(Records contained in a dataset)
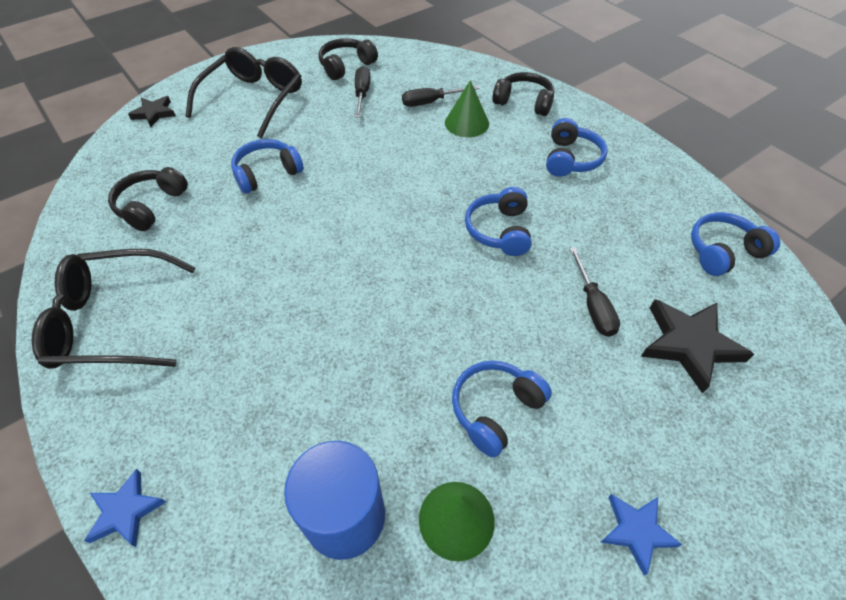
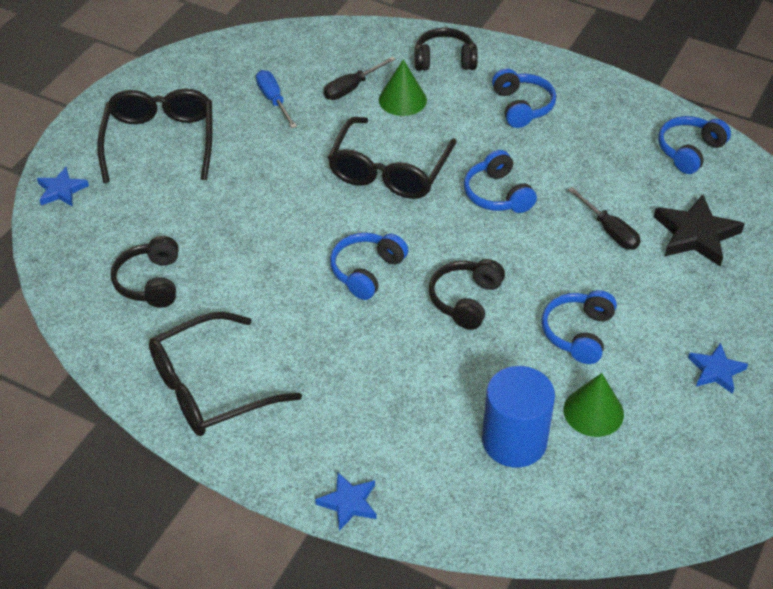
camera: 25 degrees left, 5 degrees down
black star [128,96,176,127] -> blue star [37,167,89,207]
blue headphones [231,139,304,194] -> blue headphones moved to [330,233,408,300]
black headphones [318,38,378,80] -> black headphones moved to [429,259,505,330]
black screwdriver [355,66,370,118] -> blue screwdriver [256,70,297,128]
none -> black glasses [328,117,457,199]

- WORK TO BE COMPLETED: What is the number of lines above that contain the word "moved"? Answer with that number only.

- RESPONSE AREA: 2